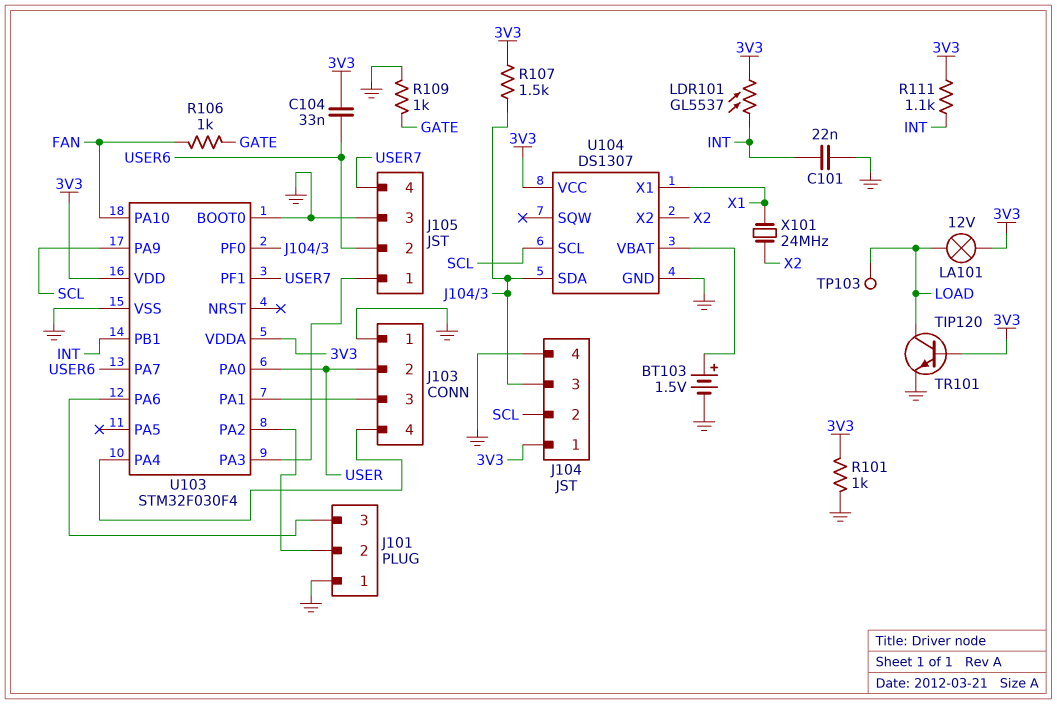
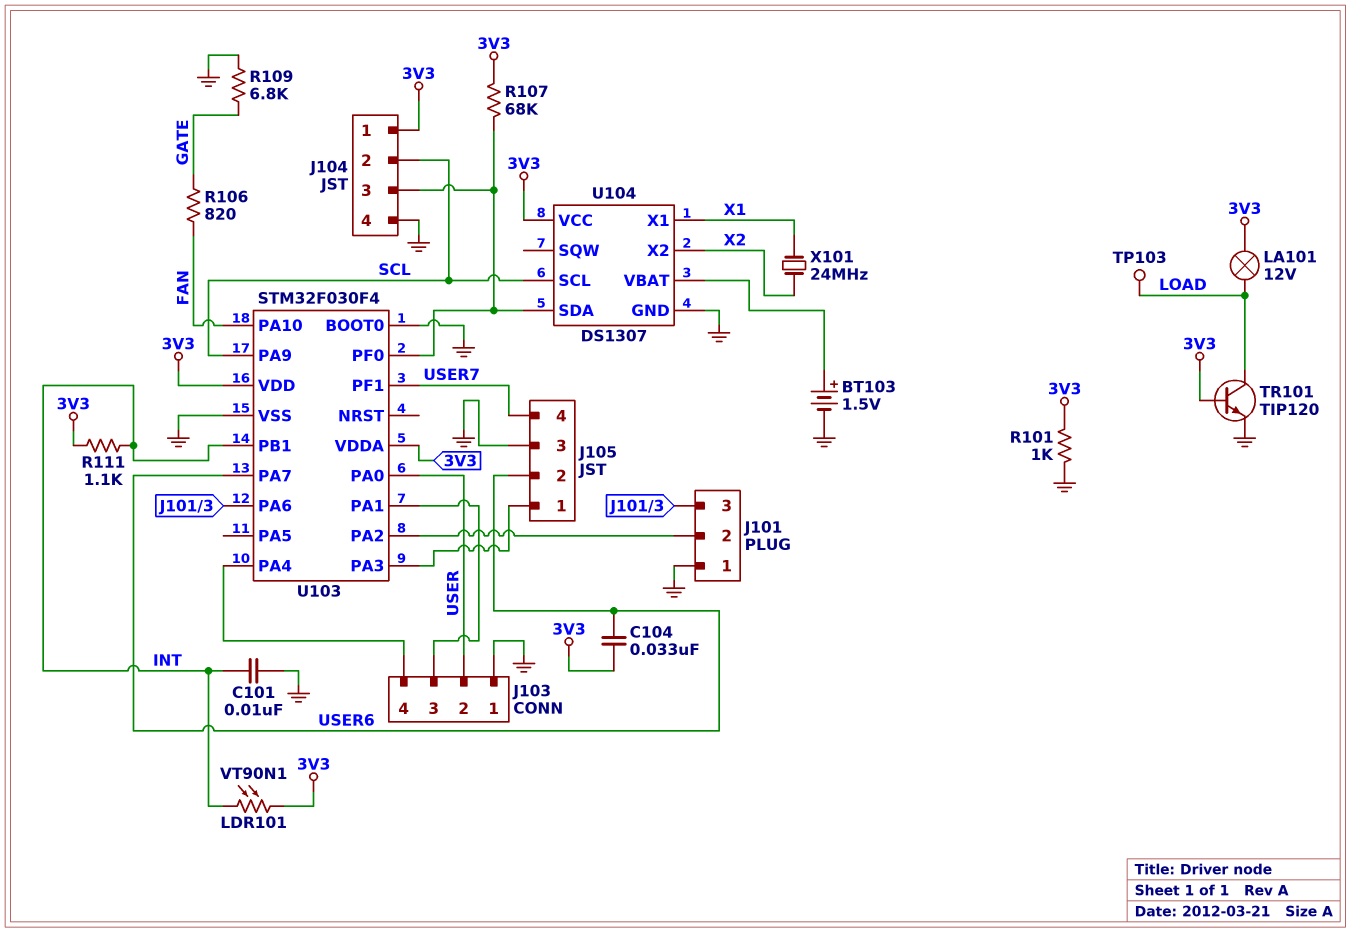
C101: 22nF (GND, INT) -> 10nF (GND, INT)
LDR101: GL5537 (3V3, INT) -> VT90N1 (3V3, INT)
R106: 1k (FAN, GATE) -> 820 (FAN, GATE)
R107: 1.5k (3V3, J104/3) -> 68k (3V3, J104/3)
R109: 1k (GATE, GND) -> 6.8k (GATE, GND)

> WHAT YOU WILL DO
The records above should be output exactly, but without any of their pictures.

> EXERCISE SOLUTION
C101: 22nF (GND, INT) -> 10nF (GND, INT)
LDR101: GL5537 (3V3, INT) -> VT90N1 (3V3, INT)
R106: 1k (FAN, GATE) -> 820 (FAN, GATE)
R107: 1.5k (3V3, J104/3) -> 68k (3V3, J104/3)
R109: 1k (GATE, GND) -> 6.8k (GATE, GND)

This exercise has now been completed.